__EXERCISE DIRECTIONS__: Please give an exact transcription of the records shown below.

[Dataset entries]
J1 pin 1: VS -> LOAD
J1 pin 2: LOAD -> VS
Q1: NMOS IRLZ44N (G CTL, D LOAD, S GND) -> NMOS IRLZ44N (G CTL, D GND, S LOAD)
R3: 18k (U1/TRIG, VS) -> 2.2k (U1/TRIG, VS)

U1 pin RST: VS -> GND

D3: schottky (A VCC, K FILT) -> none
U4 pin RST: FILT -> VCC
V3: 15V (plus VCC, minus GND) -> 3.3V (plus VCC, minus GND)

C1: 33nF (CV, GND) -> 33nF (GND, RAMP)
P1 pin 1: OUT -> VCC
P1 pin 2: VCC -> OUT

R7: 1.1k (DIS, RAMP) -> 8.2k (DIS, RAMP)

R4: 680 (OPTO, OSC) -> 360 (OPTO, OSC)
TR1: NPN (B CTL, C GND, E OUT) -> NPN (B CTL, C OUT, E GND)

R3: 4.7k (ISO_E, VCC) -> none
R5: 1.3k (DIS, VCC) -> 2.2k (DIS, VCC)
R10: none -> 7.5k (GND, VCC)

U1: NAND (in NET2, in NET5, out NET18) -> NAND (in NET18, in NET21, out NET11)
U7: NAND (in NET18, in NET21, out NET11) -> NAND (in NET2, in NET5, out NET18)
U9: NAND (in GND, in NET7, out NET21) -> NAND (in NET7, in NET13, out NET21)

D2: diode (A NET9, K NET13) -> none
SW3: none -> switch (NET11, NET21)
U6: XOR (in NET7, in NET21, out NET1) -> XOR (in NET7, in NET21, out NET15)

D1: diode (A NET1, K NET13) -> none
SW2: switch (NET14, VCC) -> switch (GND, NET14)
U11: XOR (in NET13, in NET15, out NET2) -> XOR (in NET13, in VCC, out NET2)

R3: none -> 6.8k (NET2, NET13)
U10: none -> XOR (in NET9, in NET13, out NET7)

__ANSWER FOR THIS EXERCISE__:
J1 pin 1: VS -> LOAD
J1 pin 2: LOAD -> VS
Q1: NMOS IRLZ44N (G CTL, D LOAD, S GND) -> NMOS IRLZ44N (G CTL, D GND, S LOAD)
R3: 18k (U1/TRIG, VS) -> 2.2k (U1/TRIG, VS)

U1 pin RST: VS -> GND

D3: schottky (A VCC, K FILT) -> none
U4 pin RST: FILT -> VCC
V3: 15V (plus VCC, minus GND) -> 3.3V (plus VCC, minus GND)

C1: 33nF (CV, GND) -> 33nF (GND, RAMP)
P1 pin 1: OUT -> VCC
P1 pin 2: VCC -> OUT

R7: 1.1k (DIS, RAMP) -> 8.2k (DIS, RAMP)

R4: 680 (OPTO, OSC) -> 360 (OPTO, OSC)
TR1: NPN (B CTL, C GND, E OUT) -> NPN (B CTL, C OUT, E GND)

R3: 4.7k (ISO_E, VCC) -> none
R5: 1.3k (DIS, VCC) -> 2.2k (DIS, VCC)
R10: none -> 7.5k (GND, VCC)

U1: NAND (in NET2, in NET5, out NET18) -> NAND (in NET18, in NET21, out NET11)
U7: NAND (in NET18, in NET21, out NET11) -> NAND (in NET2, in NET5, out NET18)
U9: NAND (in GND, in NET7, out NET21) -> NAND (in NET7, in NET13, out NET21)

D2: diode (A NET9, K NET13) -> none
SW3: none -> switch (NET11, NET21)
U6: XOR (in NET7, in NET21, out NET1) -> XOR (in NET7, in NET21, out NET15)

D1: diode (A NET1, K NET13) -> none
SW2: switch (NET14, VCC) -> switch (GND, NET14)
U11: XOR (in NET13, in NET15, out NET2) -> XOR (in NET13, in VCC, out NET2)

R3: none -> 6.8k (NET2, NET13)
U10: none -> XOR (in NET9, in NET13, out NET7)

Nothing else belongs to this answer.